*** INPUT FOR THIS TASK ***
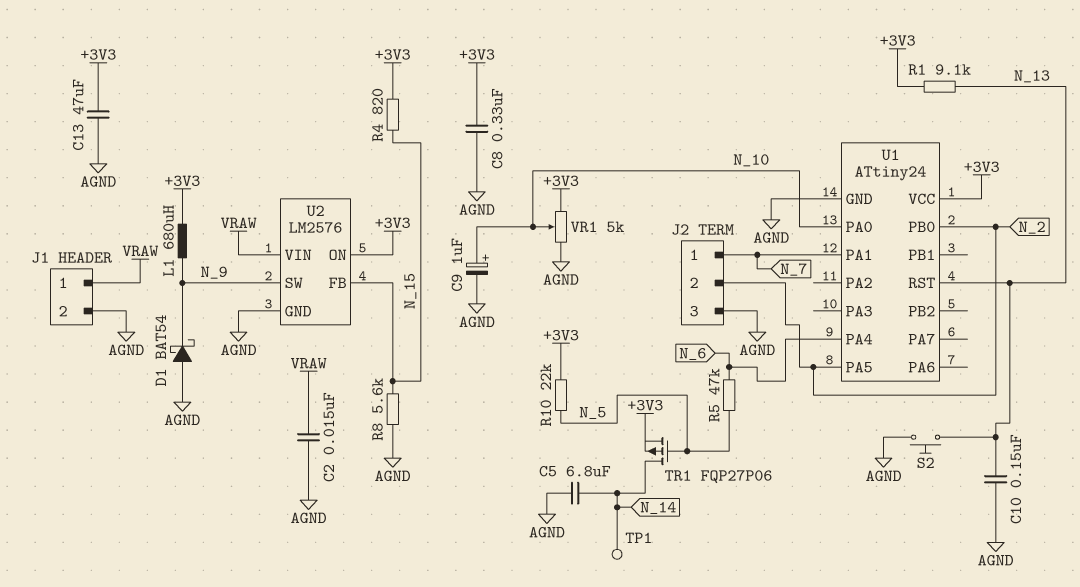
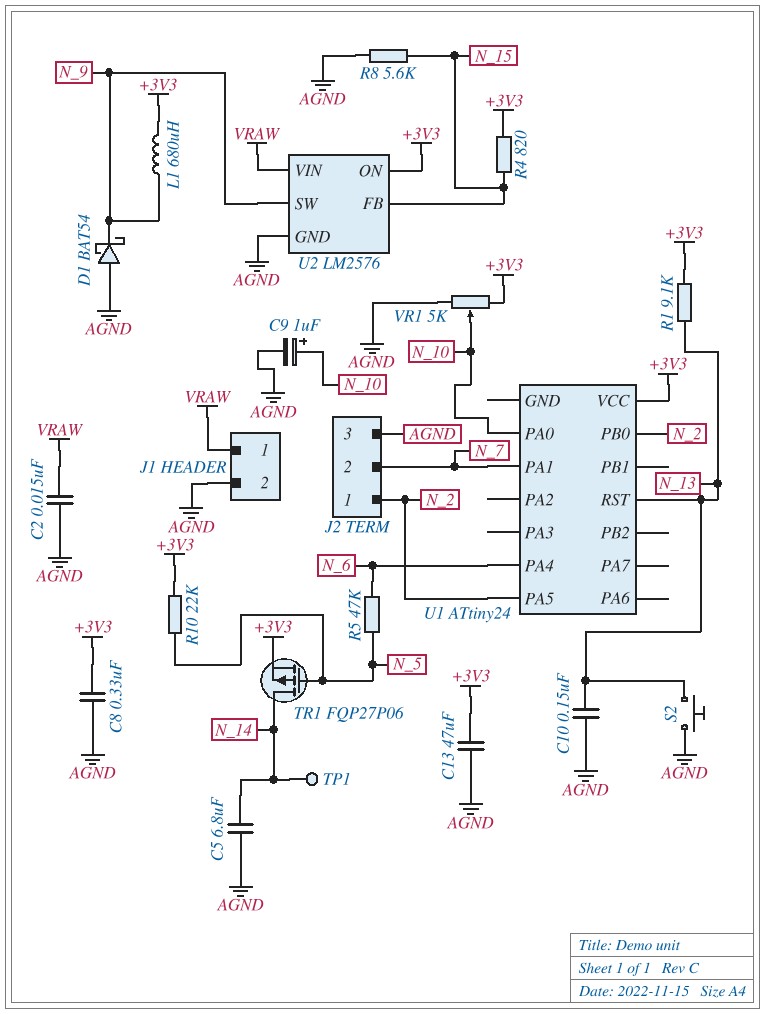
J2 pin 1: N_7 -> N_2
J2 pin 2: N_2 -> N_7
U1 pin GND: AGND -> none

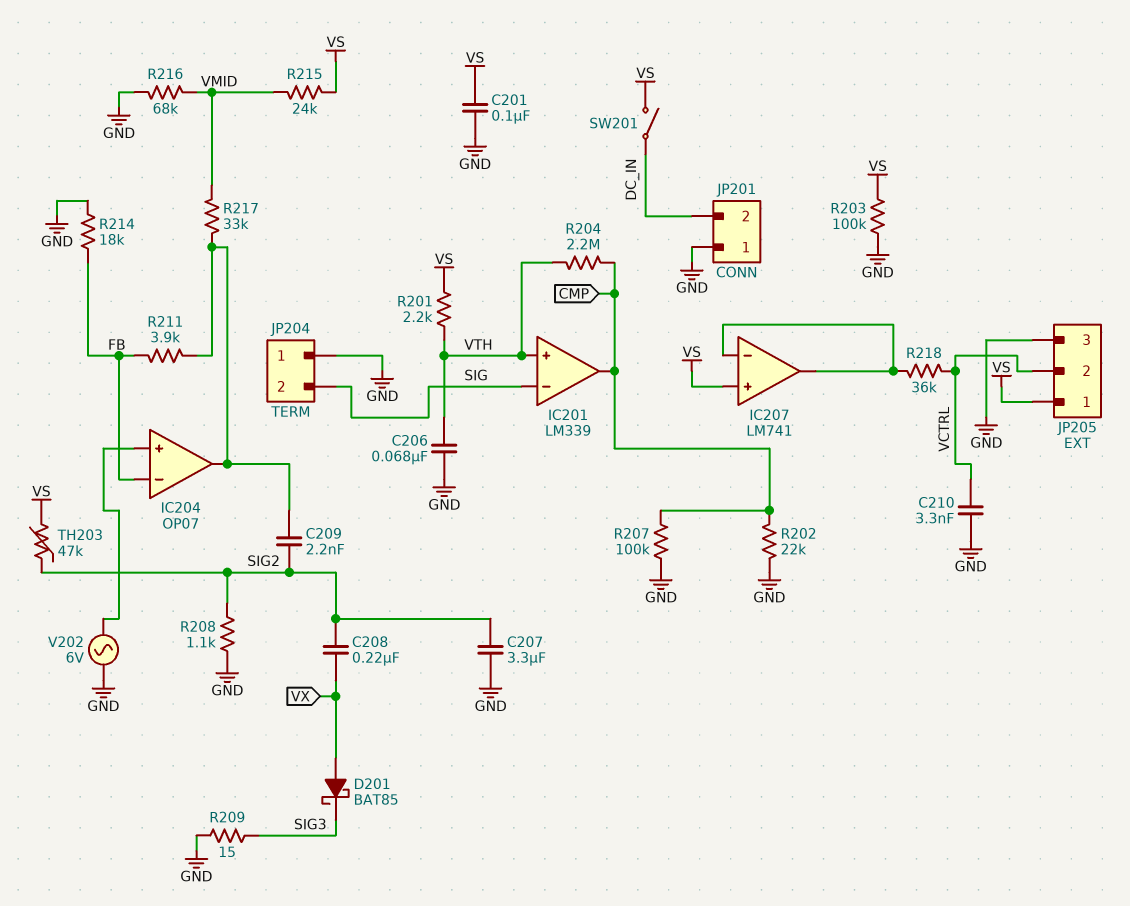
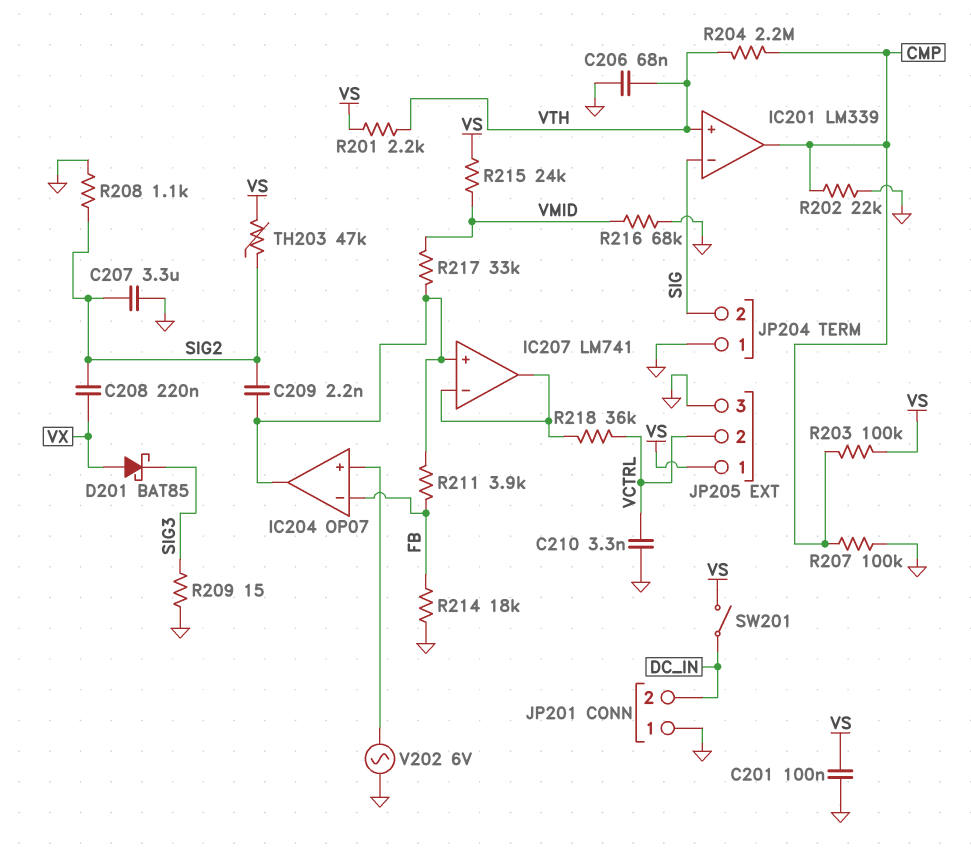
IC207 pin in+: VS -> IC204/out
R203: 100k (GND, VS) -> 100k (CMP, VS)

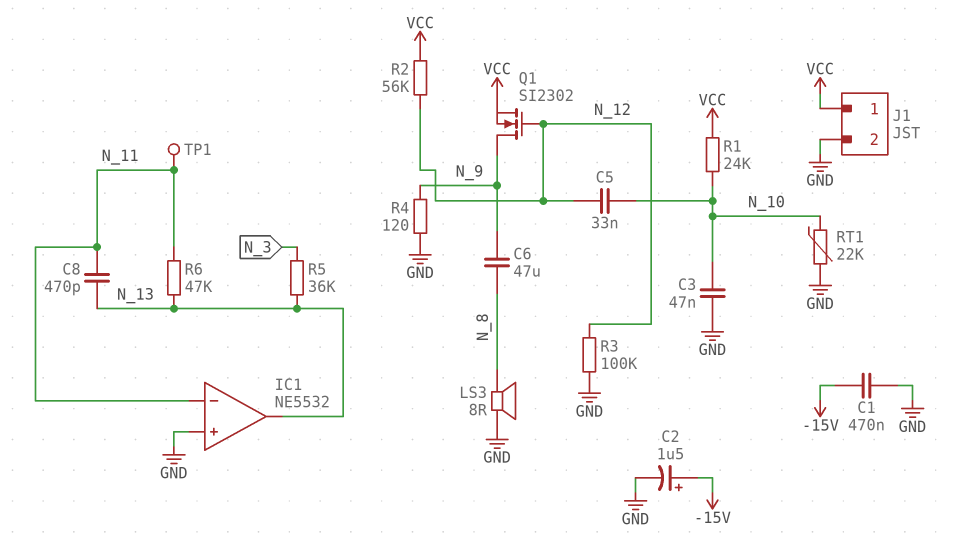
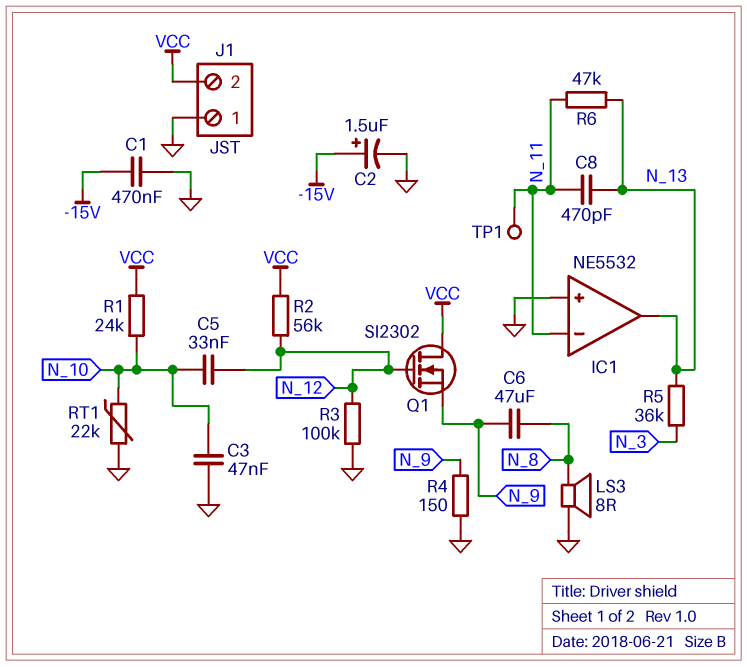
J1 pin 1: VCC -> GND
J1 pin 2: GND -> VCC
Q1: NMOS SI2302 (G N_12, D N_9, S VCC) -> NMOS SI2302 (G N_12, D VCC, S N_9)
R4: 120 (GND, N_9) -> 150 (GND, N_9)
*** End of INPUT FOR THIS TASK ***
No pictures belong in the copy. Repeat the entries exactly.

J2 pin 1: N_7 -> N_2
J2 pin 2: N_2 -> N_7
U1 pin GND: AGND -> none

IC207 pin in+: VS -> IC204/out
R203: 100k (GND, VS) -> 100k (CMP, VS)

J1 pin 1: VCC -> GND
J1 pin 2: GND -> VCC
Q1: NMOS SI2302 (G N_12, D N_9, S VCC) -> NMOS SI2302 (G N_12, D VCC, S N_9)
R4: 120 (GND, N_9) -> 150 (GND, N_9)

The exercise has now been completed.